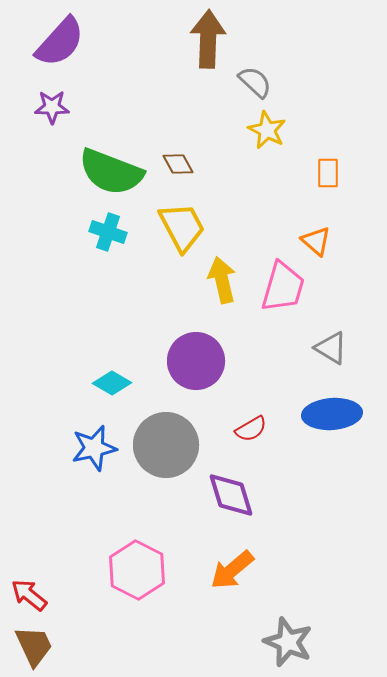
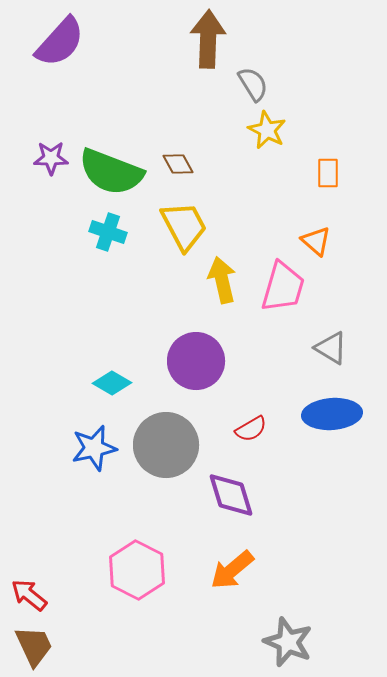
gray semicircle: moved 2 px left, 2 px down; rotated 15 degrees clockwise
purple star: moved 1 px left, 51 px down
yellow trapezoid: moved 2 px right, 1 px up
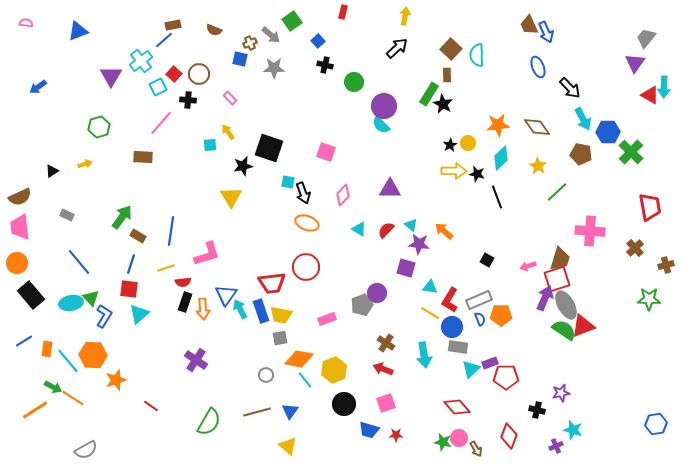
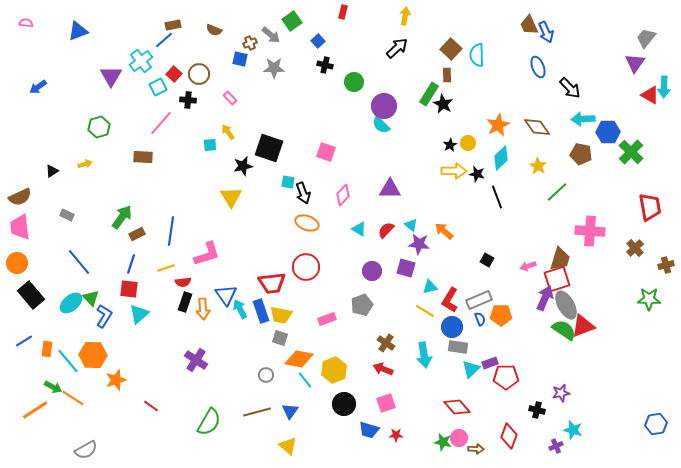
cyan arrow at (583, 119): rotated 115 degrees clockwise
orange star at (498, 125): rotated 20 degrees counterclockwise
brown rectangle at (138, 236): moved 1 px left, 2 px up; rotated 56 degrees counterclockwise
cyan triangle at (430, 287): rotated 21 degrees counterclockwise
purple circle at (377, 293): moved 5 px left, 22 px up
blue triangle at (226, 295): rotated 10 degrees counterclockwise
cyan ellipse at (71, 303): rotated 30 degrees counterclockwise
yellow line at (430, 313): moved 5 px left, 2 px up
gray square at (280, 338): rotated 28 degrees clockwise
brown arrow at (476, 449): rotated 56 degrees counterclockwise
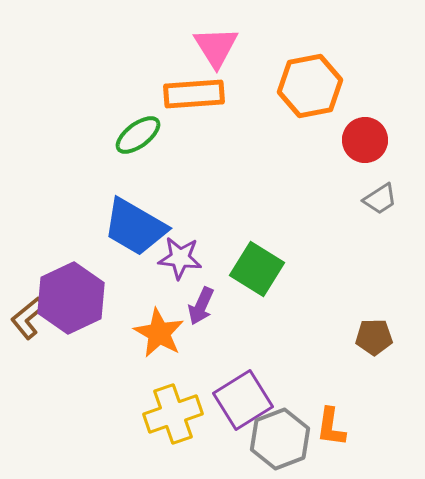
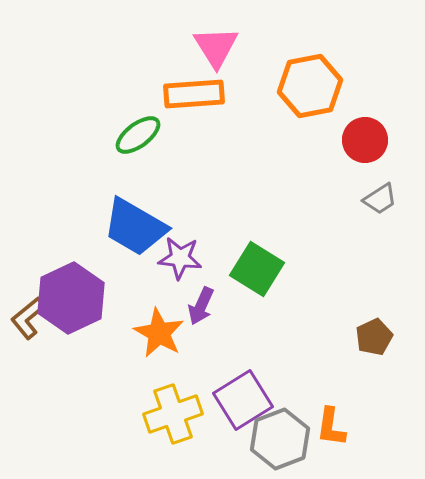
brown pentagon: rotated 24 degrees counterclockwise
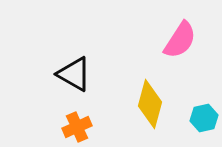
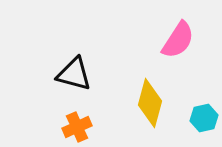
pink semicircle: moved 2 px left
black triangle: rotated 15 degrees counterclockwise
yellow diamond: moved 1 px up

◇ ◇ ◇

• [EXERCISE]: The output is to be the material in full and unaltered, with pictures omitted.

• [TASK SOLUTION]:
gray semicircle: moved 2 px left, 2 px down; rotated 15 degrees clockwise
purple star: moved 1 px left, 51 px down
yellow trapezoid: moved 2 px right, 1 px up
cyan arrow at (583, 119): rotated 115 degrees clockwise
orange star at (498, 125): rotated 20 degrees counterclockwise
brown rectangle at (138, 236): moved 1 px left, 2 px up; rotated 56 degrees counterclockwise
cyan triangle at (430, 287): rotated 21 degrees counterclockwise
purple circle at (377, 293): moved 5 px left, 22 px up
blue triangle at (226, 295): rotated 10 degrees counterclockwise
cyan ellipse at (71, 303): rotated 30 degrees counterclockwise
yellow line at (430, 313): moved 5 px left, 2 px up
gray square at (280, 338): rotated 28 degrees clockwise
brown arrow at (476, 449): rotated 56 degrees counterclockwise
brown pentagon: rotated 24 degrees counterclockwise
pink semicircle: moved 2 px left
black triangle: rotated 15 degrees counterclockwise
yellow diamond: moved 1 px up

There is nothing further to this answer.